#### TASK DIRECTIONS:
Reproduce the whole listing exactly, omitting any picture it holds.

#### INPUT:
# # # #
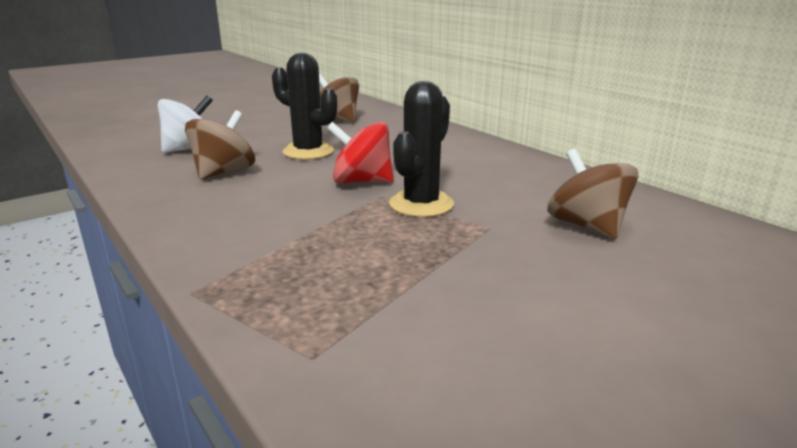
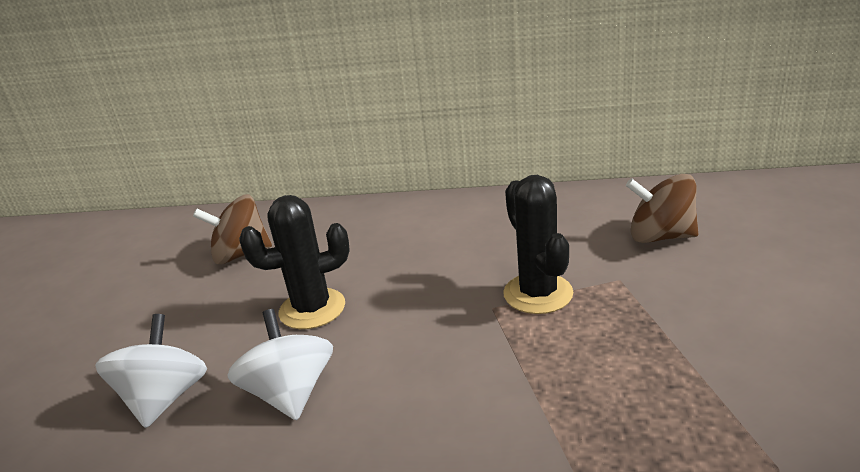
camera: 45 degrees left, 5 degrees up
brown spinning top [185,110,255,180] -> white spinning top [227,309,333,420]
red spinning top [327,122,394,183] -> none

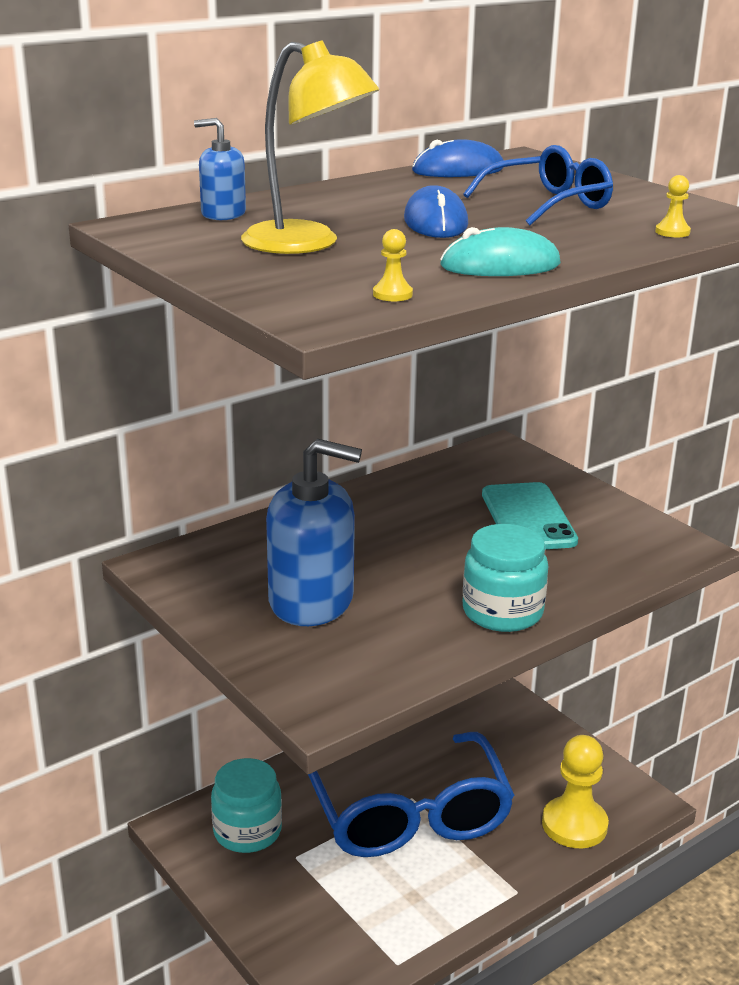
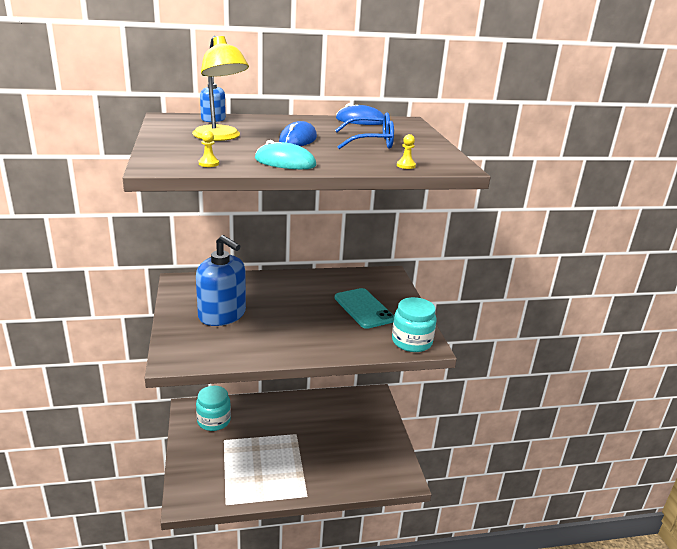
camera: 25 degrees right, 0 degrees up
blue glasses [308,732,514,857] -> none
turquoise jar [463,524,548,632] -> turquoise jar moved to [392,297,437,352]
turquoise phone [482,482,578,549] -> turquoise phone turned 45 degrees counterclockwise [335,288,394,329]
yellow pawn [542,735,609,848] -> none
# # # #
#### ANSWER SECTION:
camera: 45 degrees left, 5 degrees up
brown spinning top [185,110,255,180] -> white spinning top [227,309,333,420]
red spinning top [327,122,394,183] -> none

camera: 25 degrees right, 0 degrees up
blue glasses [308,732,514,857] -> none
turquoise jar [463,524,548,632] -> turquoise jar moved to [392,297,437,352]
turquoise phone [482,482,578,549] -> turquoise phone turned 45 degrees counterclockwise [335,288,394,329]
yellow pawn [542,735,609,848] -> none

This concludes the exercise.